EXERCISE DESCRIPTION
Provide an exact copy of the data, excluding the images.

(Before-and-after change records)
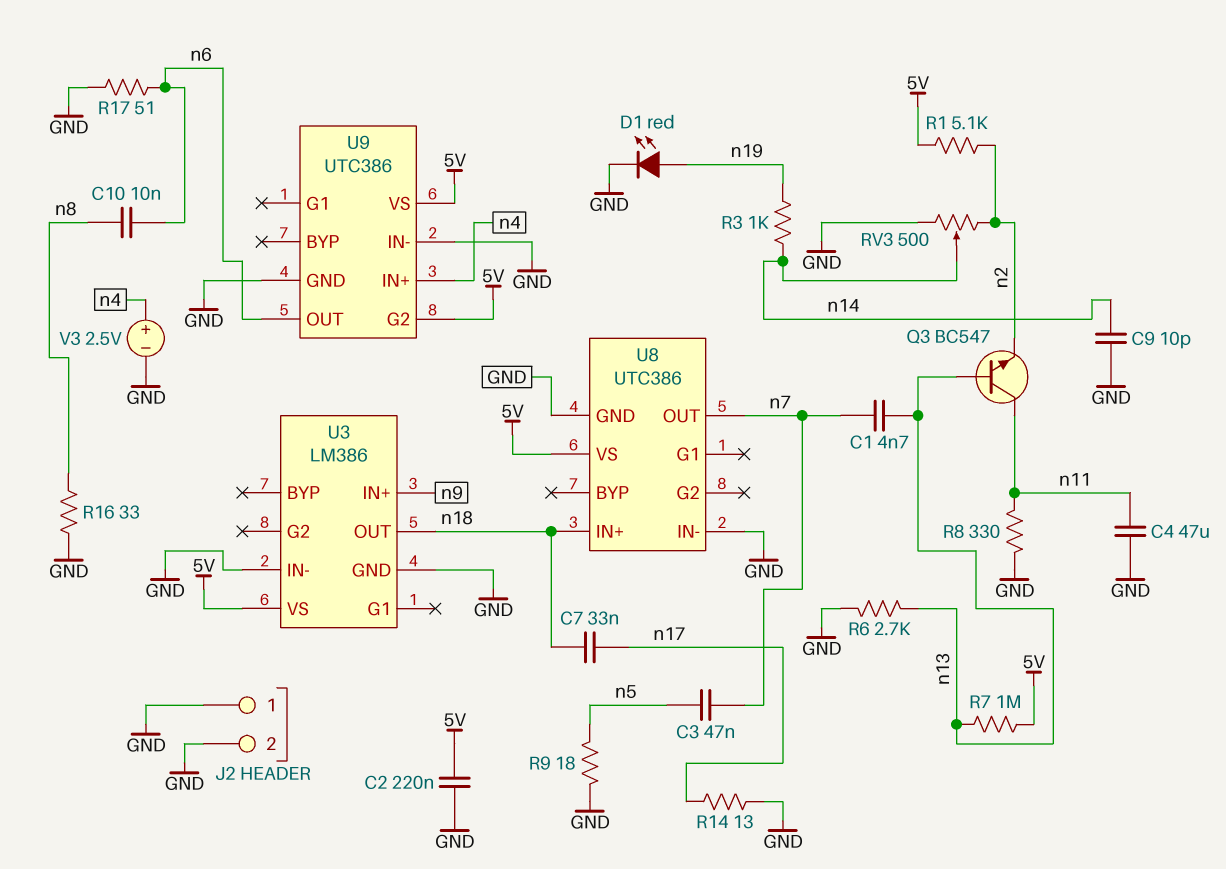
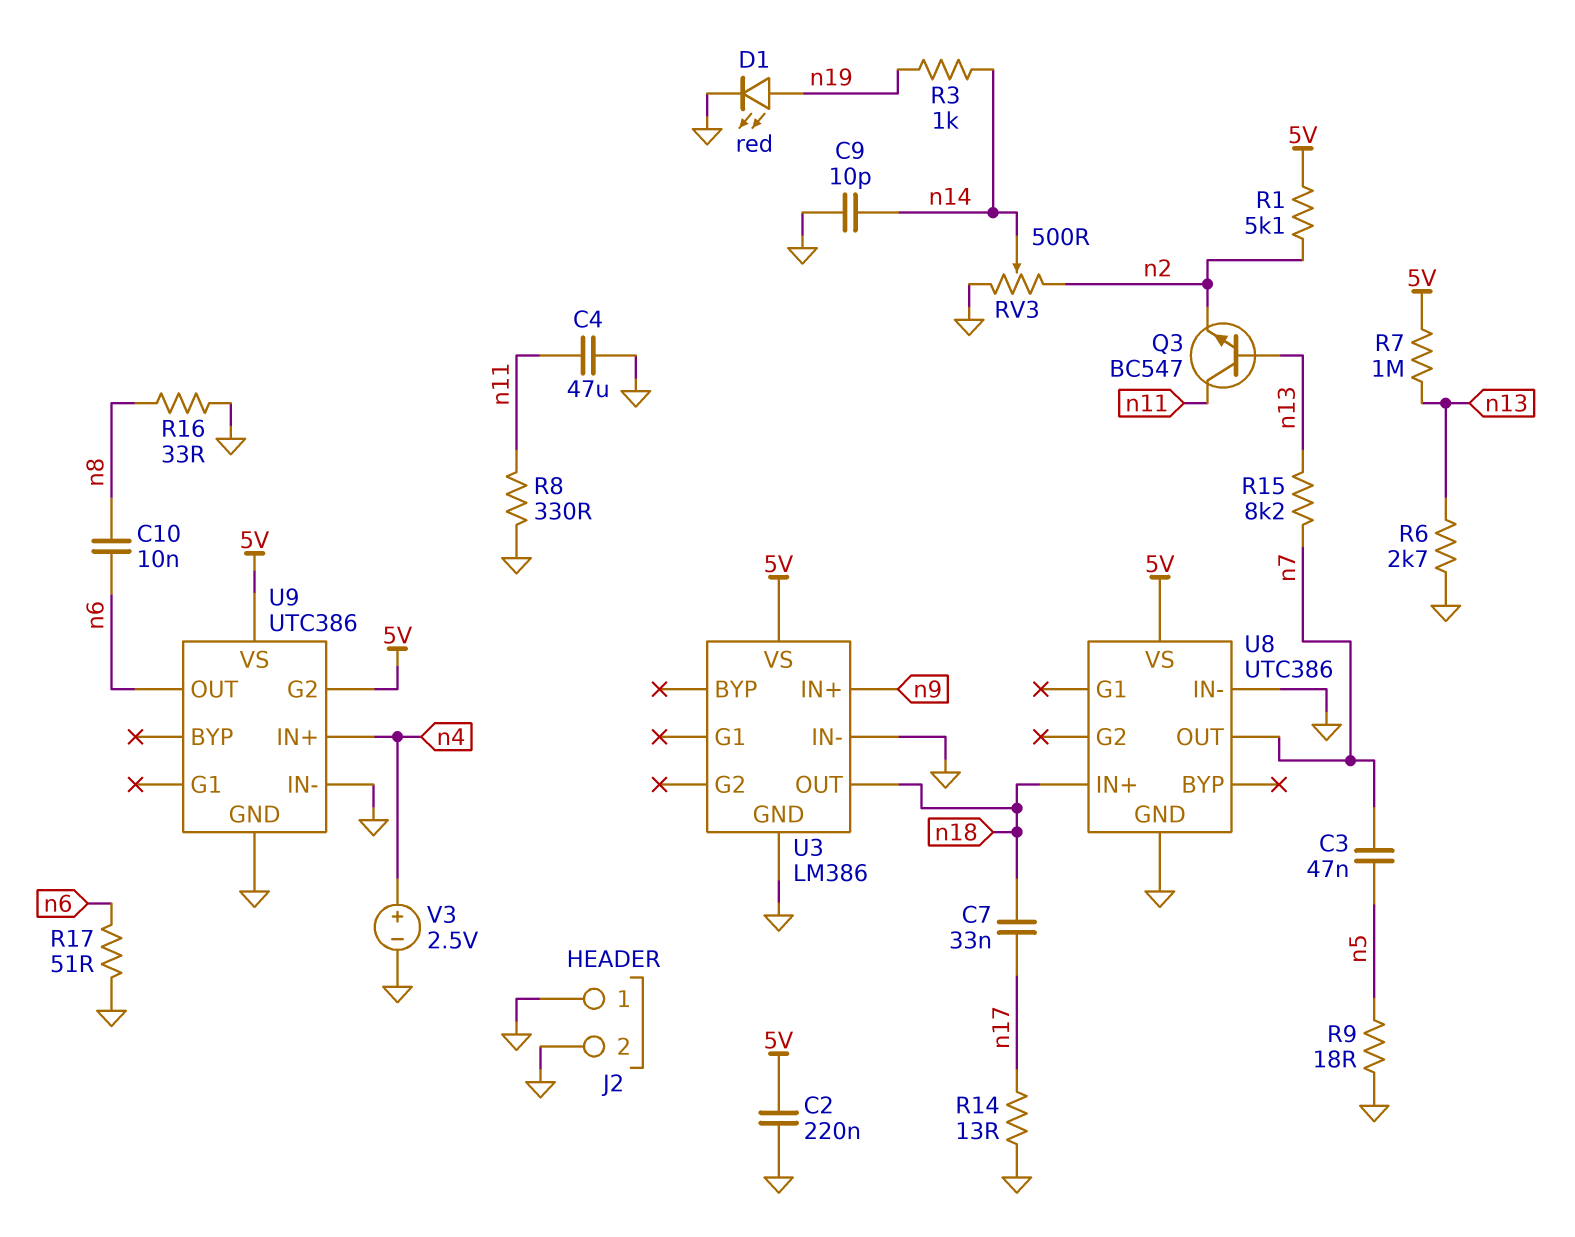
C1: 4.7nF (n7, n13) -> none
R15: none -> 8.2k (n7, n13)

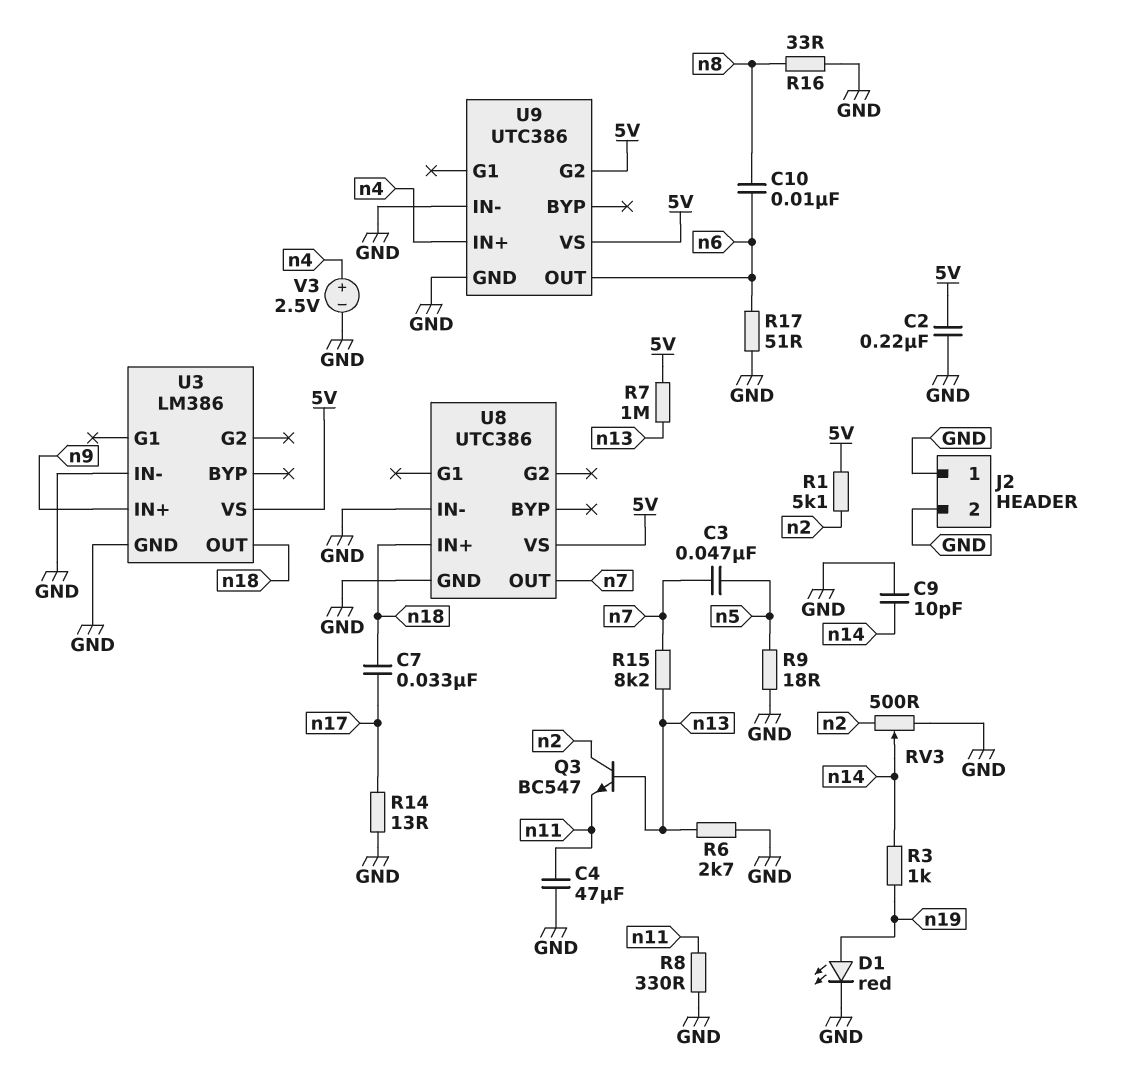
Q3: NPN BC547 (B n13, C n11, E n2) -> NPN BC547 (B n13, C n2, E n11)

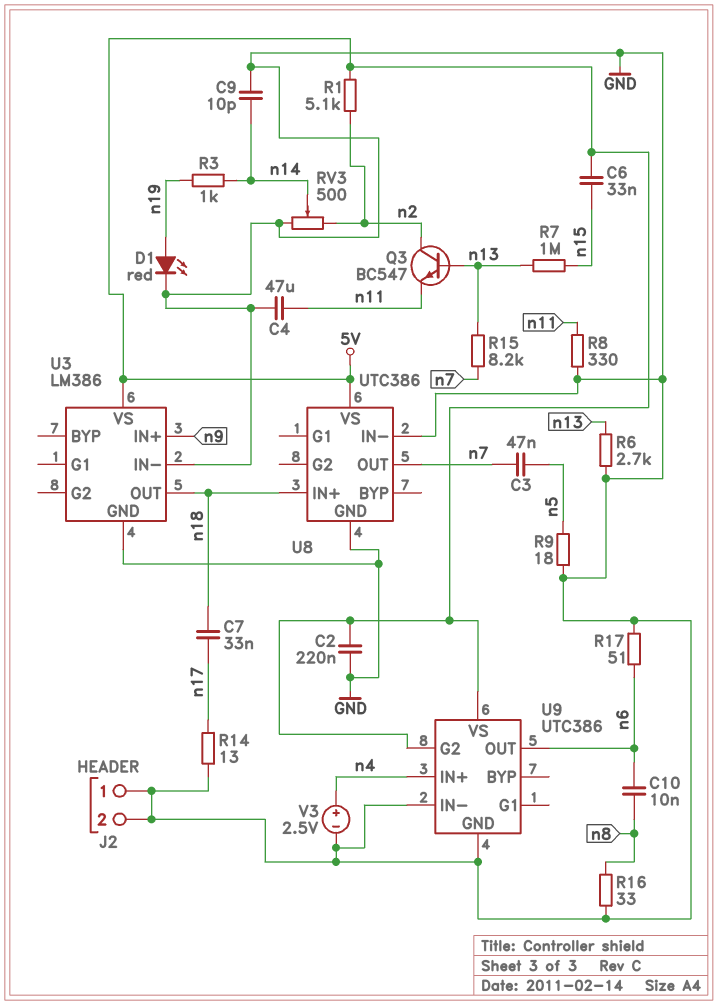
C6: none -> 33nF (5V, n15)
R7: 1M (5V, n13) -> 1M (n13, n15)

YOUR RESPONSE
C1: 4.7nF (n7, n13) -> none
R15: none -> 8.2k (n7, n13)

Q3: NPN BC547 (B n13, C n11, E n2) -> NPN BC547 (B n13, C n2, E n11)

C6: none -> 33nF (5V, n15)
R7: 1M (5V, n13) -> 1M (n13, n15)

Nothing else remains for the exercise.